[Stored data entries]
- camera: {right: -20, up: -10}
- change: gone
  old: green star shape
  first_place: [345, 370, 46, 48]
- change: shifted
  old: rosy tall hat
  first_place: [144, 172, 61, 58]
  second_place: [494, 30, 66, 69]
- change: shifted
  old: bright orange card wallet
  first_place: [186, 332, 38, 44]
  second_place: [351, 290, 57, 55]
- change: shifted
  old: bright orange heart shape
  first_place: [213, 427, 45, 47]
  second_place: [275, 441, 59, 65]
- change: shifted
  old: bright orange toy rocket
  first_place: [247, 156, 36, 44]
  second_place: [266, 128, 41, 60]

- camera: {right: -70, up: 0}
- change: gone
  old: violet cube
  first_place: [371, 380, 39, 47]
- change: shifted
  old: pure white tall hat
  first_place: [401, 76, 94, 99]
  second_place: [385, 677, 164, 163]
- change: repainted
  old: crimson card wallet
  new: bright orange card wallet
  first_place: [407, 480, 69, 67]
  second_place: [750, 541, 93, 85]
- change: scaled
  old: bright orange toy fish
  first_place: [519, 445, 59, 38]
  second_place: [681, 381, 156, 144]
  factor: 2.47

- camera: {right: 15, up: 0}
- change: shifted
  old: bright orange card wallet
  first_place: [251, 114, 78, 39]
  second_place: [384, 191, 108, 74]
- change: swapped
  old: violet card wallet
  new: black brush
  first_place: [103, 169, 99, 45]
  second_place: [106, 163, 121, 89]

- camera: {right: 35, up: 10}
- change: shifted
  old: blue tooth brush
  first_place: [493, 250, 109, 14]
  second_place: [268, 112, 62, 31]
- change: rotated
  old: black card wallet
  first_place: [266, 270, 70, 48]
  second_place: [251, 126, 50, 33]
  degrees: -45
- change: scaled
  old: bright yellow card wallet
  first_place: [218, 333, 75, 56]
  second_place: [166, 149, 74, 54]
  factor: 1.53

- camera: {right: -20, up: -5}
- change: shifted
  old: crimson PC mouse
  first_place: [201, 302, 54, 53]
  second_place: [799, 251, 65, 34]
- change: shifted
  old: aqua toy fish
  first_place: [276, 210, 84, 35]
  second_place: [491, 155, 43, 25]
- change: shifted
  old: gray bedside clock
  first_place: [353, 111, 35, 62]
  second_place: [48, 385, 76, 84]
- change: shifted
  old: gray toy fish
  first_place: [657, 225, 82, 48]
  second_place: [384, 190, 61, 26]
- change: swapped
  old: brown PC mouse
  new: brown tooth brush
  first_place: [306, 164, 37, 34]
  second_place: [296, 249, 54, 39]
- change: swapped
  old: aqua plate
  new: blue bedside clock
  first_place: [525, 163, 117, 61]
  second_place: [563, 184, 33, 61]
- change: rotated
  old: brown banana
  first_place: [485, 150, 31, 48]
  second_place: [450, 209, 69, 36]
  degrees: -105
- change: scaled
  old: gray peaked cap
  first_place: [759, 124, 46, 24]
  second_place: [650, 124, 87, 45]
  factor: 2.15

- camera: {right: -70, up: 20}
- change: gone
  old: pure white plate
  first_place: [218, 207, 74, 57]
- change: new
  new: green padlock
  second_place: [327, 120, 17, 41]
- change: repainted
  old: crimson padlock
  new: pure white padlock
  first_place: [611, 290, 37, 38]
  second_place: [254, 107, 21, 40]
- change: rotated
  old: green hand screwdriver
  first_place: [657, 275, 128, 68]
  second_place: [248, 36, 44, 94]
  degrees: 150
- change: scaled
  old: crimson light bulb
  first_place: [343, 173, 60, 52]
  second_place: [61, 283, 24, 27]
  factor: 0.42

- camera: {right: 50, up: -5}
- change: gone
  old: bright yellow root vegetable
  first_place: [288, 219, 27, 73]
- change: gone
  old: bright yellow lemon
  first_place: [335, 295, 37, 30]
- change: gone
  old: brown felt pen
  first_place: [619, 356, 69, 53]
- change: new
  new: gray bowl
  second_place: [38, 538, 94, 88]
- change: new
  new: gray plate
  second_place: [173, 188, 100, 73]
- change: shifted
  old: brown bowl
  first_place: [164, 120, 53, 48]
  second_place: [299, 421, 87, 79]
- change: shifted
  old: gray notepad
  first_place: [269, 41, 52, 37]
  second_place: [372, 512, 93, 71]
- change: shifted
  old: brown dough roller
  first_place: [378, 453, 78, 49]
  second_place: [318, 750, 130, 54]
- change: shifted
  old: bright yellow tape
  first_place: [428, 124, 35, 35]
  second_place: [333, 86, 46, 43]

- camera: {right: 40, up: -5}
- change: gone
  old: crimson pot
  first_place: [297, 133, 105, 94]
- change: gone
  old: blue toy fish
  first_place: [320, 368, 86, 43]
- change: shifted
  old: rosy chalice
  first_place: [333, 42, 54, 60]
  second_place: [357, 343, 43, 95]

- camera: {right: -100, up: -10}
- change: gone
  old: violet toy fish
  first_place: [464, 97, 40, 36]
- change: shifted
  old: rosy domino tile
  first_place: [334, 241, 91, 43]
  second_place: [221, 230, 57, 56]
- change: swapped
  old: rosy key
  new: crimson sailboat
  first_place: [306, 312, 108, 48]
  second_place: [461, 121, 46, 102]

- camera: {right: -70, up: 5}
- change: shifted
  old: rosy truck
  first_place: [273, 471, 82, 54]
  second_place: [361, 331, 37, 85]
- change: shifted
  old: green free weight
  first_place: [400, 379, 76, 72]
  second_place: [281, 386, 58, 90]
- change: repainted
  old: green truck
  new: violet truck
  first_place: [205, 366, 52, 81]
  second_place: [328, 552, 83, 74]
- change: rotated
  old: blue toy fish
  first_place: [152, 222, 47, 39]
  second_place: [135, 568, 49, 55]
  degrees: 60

**TASK GOAL:**
Lines with the word "shape": copy each one from the data above.

**RESPONSE AREA:**
  old: green star shape
  old: bright orange heart shape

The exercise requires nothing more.